++++ Supplied records
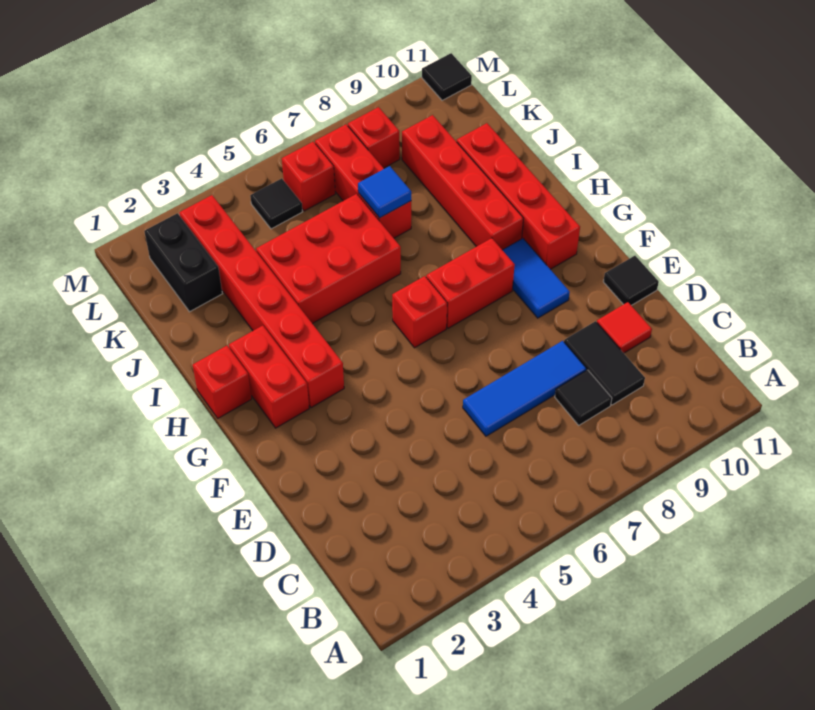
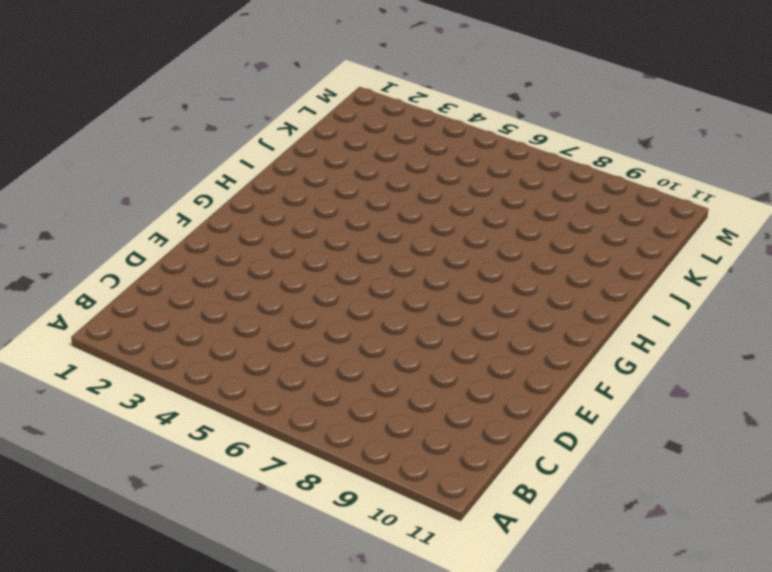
none -> black tile C8 level 1
none -> black tile C9:D9 level 1
none -> blue tile D6:D8 level 1

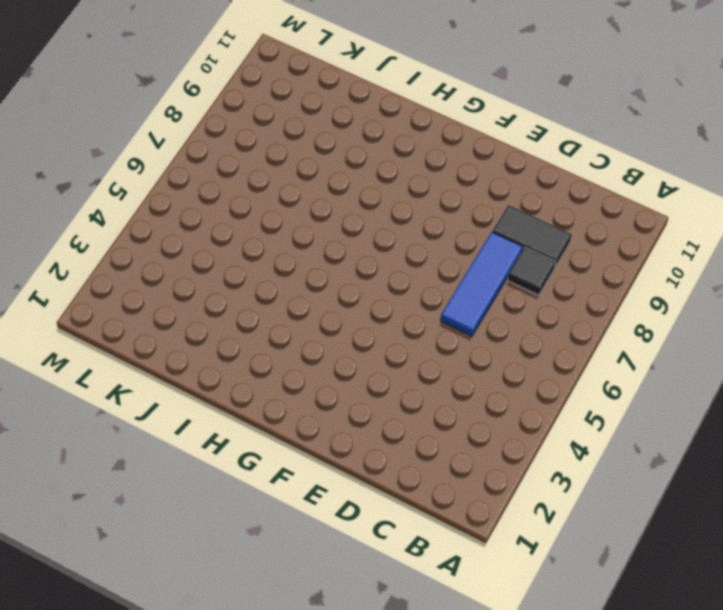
none -> red tile D10 level 1
none -> black tile E11 level 1
none -> blue tile F9:G9 level 1

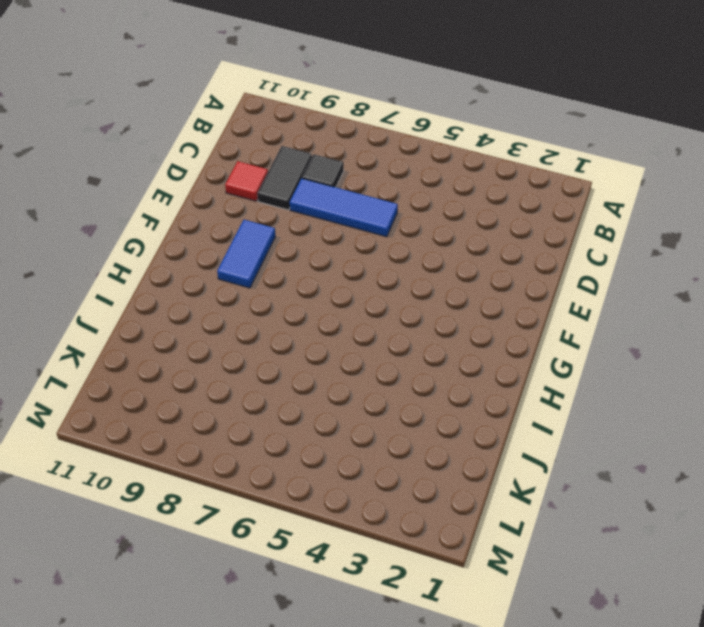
none -> black tile E11 level 1
none -> red brick G2:H2 level 1
none -> red brick G3:L3 level 1

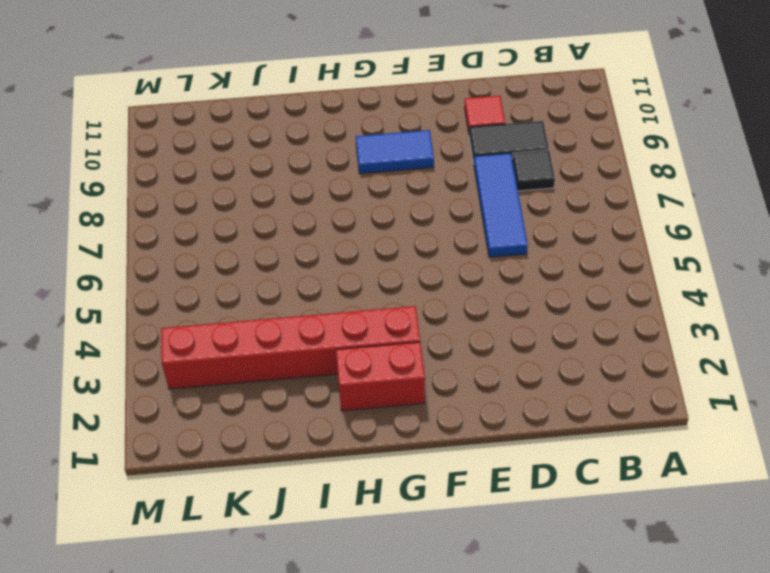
none -> black tile E11 level 1
none -> red brick G6 level 1
none -> red brick G7:G8 level 1

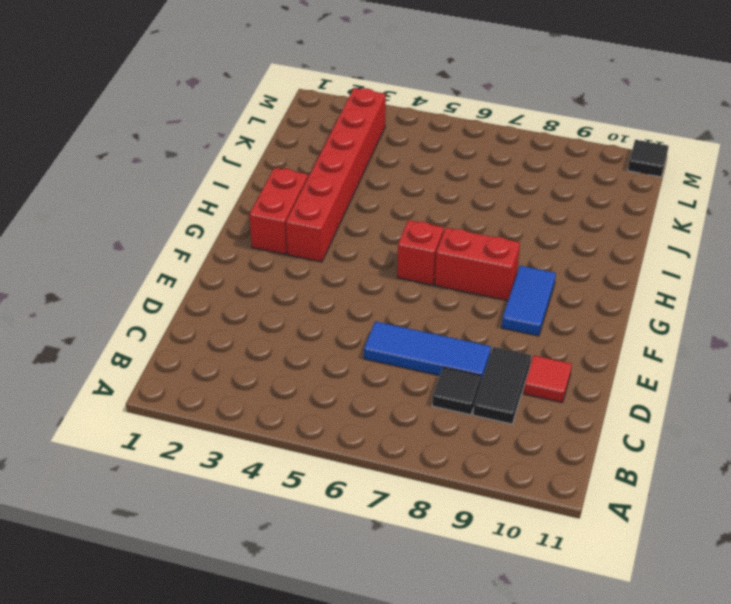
none -> black tile E11 level 1
none -> red brick G10:J10 level 1
none -> red brick H1 level 1

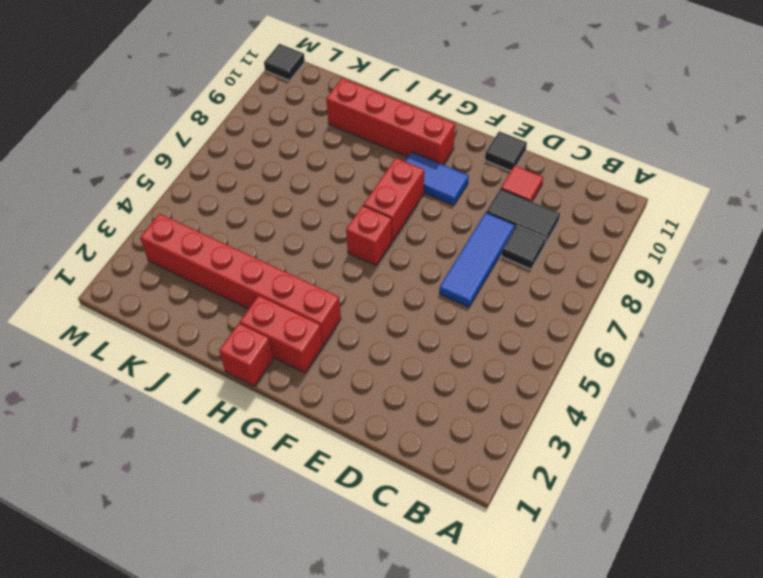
none -> red brick H9:K9 level 1
none -> red brick I4:J6 level 1
none -> red brick J7:L7 level 1

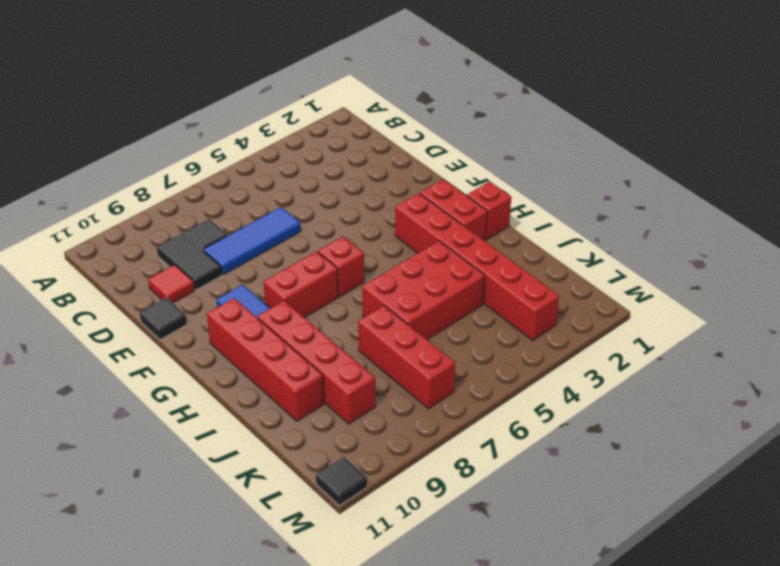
none -> black brick K2:L2 level 1
none -> black tile L5 level 1
none -> red brick L6 level 1

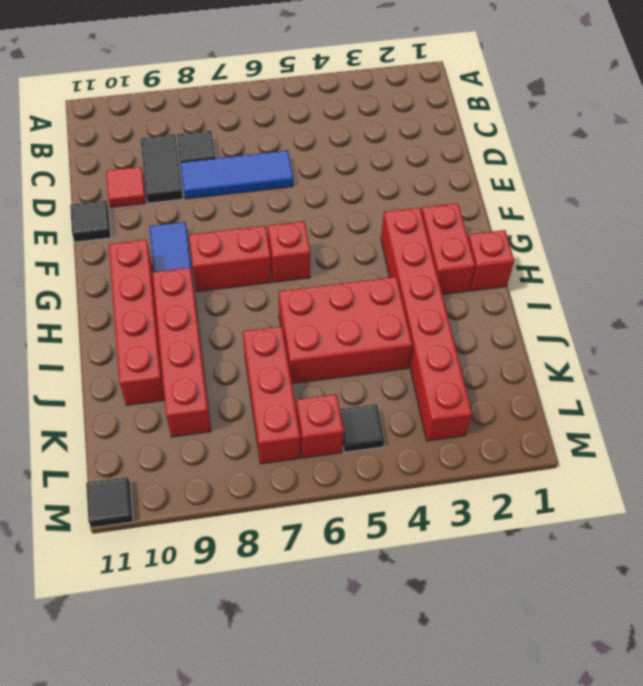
none -> black brick K2:L2 level 1
none -> red brick L8 level 1
none -> blue tile J7 level 2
++++++++
How to complete this task = Restate each line above exactly, keeping pictures out.

Solution for this task =
none -> black tile C8 level 1
none -> black tile C9:D9 level 1
none -> blue tile D6:D8 level 1

none -> red tile D10 level 1
none -> black tile E11 level 1
none -> blue tile F9:G9 level 1

none -> black tile E11 level 1
none -> red brick G2:H2 level 1
none -> red brick G3:L3 level 1

none -> black tile E11 level 1
none -> red brick G6 level 1
none -> red brick G7:G8 level 1

none -> black tile E11 level 1
none -> red brick G10:J10 level 1
none -> red brick H1 level 1

none -> red brick H9:K9 level 1
none -> red brick I4:J6 level 1
none -> red brick J7:L7 level 1

none -> black brick K2:L2 level 1
none -> black tile L5 level 1
none -> red brick L6 level 1

none -> black brick K2:L2 level 1
none -> red brick L8 level 1
none -> blue tile J7 level 2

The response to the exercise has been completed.